Available data →
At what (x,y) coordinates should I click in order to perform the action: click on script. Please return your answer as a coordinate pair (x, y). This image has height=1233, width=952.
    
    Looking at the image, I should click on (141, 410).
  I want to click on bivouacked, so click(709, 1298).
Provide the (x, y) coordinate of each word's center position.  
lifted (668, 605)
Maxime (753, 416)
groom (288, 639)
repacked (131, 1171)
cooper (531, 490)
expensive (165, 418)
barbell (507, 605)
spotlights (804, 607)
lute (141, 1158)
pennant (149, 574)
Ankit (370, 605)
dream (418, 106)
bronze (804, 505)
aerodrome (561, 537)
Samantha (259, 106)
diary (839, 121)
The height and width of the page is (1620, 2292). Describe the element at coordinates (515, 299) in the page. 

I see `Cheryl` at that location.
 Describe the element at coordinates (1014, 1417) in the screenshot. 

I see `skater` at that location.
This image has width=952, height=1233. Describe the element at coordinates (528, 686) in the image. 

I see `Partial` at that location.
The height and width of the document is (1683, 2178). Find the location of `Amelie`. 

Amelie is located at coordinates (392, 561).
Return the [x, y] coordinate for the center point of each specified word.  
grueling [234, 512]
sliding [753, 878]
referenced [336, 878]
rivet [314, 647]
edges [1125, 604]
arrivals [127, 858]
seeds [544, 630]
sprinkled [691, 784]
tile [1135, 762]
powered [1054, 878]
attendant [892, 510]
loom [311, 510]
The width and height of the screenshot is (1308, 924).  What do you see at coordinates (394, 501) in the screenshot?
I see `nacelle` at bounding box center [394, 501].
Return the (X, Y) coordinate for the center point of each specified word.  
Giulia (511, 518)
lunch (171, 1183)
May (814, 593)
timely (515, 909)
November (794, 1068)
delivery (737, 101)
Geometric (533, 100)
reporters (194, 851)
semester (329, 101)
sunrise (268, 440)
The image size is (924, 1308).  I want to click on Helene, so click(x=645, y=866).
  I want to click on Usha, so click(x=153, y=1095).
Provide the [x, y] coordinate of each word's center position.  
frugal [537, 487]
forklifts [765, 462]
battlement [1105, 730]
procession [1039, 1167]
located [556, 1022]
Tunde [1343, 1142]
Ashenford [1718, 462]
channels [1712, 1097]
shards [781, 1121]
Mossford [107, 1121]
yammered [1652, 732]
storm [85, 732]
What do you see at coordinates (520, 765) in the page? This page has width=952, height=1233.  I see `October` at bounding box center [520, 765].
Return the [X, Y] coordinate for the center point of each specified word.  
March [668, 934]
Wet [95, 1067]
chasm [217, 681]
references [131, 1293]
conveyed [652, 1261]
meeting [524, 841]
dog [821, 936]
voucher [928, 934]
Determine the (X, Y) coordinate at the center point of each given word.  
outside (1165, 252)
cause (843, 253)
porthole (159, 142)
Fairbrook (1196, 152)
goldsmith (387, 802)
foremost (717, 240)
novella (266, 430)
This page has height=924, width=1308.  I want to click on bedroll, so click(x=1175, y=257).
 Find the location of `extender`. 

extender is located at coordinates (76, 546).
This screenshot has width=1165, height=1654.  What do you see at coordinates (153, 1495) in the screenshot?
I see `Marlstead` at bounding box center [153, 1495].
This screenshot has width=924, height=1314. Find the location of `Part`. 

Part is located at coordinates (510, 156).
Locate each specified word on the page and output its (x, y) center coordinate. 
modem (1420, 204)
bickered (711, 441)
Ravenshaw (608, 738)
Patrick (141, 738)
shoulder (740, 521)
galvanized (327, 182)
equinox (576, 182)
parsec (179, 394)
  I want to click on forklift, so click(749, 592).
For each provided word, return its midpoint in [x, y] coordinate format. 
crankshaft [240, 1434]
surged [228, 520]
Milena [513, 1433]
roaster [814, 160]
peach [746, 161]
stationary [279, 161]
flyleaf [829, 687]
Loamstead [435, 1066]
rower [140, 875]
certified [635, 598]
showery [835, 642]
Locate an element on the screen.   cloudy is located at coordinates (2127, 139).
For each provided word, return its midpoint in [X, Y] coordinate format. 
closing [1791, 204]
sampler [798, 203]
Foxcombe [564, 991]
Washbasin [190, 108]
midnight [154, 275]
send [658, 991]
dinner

What you should do → Rewrite the data above so that every "midpoint" becomes "centroid", with everything else unchanged.

Answer to this exercise →
At what (x,y) coordinates should I click in order to perform the action: click on script. Please return your answer as a coordinate pair (x, y). This image has height=1233, width=952.
    
    Looking at the image, I should click on (141, 410).
  I want to click on bivouacked, so click(709, 1298).
Provide the (x, y) coordinate of each word's center position.  
lifted (668, 605)
Maxime (753, 416)
groom (288, 639)
repacked (131, 1171)
cooper (531, 490)
expensive (165, 418)
barbell (507, 605)
spotlights (804, 607)
lute (141, 1158)
pennant (149, 574)
Ankit (370, 605)
dream (418, 106)
bronze (804, 505)
aerodrome (561, 537)
Samantha (259, 106)
diary (839, 121)
The height and width of the page is (1620, 2292). Describe the element at coordinates (515, 299) in the page. 

I see `Cheryl` at that location.
 Describe the element at coordinates (1014, 1417) in the screenshot. 

I see `skater` at that location.
This image has width=952, height=1233. Describe the element at coordinates (528, 686) in the image. 

I see `Partial` at that location.
The height and width of the document is (1683, 2178). Find the location of `Amelie`. 

Amelie is located at coordinates (392, 561).
Return the [x, y] coordinate for the center point of each specified word.  
grueling [234, 512]
sliding [753, 878]
referenced [336, 878]
rivet [314, 647]
edges [1125, 604]
arrivals [127, 858]
seeds [544, 630]
sprinkled [691, 784]
tile [1135, 762]
powered [1054, 878]
attendant [892, 510]
loom [311, 510]
The width and height of the screenshot is (1308, 924).  What do you see at coordinates (394, 501) in the screenshot?
I see `nacelle` at bounding box center [394, 501].
Return the (X, Y) coordinate for the center point of each specified word.  
Giulia (511, 518)
lunch (171, 1183)
May (814, 593)
timely (515, 909)
November (794, 1068)
delivery (737, 101)
Geometric (533, 100)
reporters (194, 851)
semester (329, 101)
sunrise (268, 440)
The image size is (924, 1308).  I want to click on Helene, so click(x=645, y=866).
  I want to click on Usha, so click(x=153, y=1095).
Provide the [x, y] coordinate of each word's center position.  
frugal [537, 487]
forklifts [765, 462]
battlement [1105, 730]
procession [1039, 1167]
located [556, 1022]
Tunde [1343, 1142]
Ashenford [1718, 462]
channels [1712, 1097]
shards [781, 1121]
Mossford [107, 1121]
yammered [1652, 732]
storm [85, 732]
What do you see at coordinates (520, 765) in the page? This page has width=952, height=1233.  I see `October` at bounding box center [520, 765].
Return the [X, Y] coordinate for the center point of each specified word.  
March [668, 934]
Wet [95, 1067]
chasm [217, 681]
references [131, 1293]
conveyed [652, 1261]
meeting [524, 841]
dog [821, 936]
voucher [928, 934]
Determine the (X, Y) coordinate at the center point of each given word.  
outside (1165, 252)
cause (843, 253)
porthole (159, 142)
Fairbrook (1196, 152)
goldsmith (387, 802)
foremost (717, 240)
novella (266, 430)
This page has height=924, width=1308.  I want to click on bedroll, so click(x=1175, y=257).
 Find the location of `extender`. 

extender is located at coordinates (76, 546).
This screenshot has width=1165, height=1654.  What do you see at coordinates (153, 1495) in the screenshot?
I see `Marlstead` at bounding box center [153, 1495].
This screenshot has width=924, height=1314. Find the location of `Part`. 

Part is located at coordinates (510, 156).
Locate each specified word on the page and output its (x, y) center coordinate. 
modem (1420, 204)
bickered (711, 441)
Ravenshaw (608, 738)
Patrick (141, 738)
shoulder (740, 521)
galvanized (327, 182)
equinox (576, 182)
parsec (179, 394)
  I want to click on forklift, so click(749, 592).
For each provided word, return its centroid in [x, y] coordinate format. 
crankshaft [240, 1434]
surged [228, 520]
Milena [513, 1433]
roaster [814, 160]
peach [746, 161]
stationary [279, 161]
flyleaf [829, 687]
Loamstead [435, 1066]
rower [140, 875]
certified [635, 598]
showery [835, 642]
Locate an element on the screen.   cloudy is located at coordinates (2127, 139).
For each provided word, return its centroid in [X, Y] coordinate format. 
closing [1791, 204]
sampler [798, 203]
Foxcombe [564, 991]
Washbasin [190, 108]
midnight [154, 275]
send [658, 991]
dinner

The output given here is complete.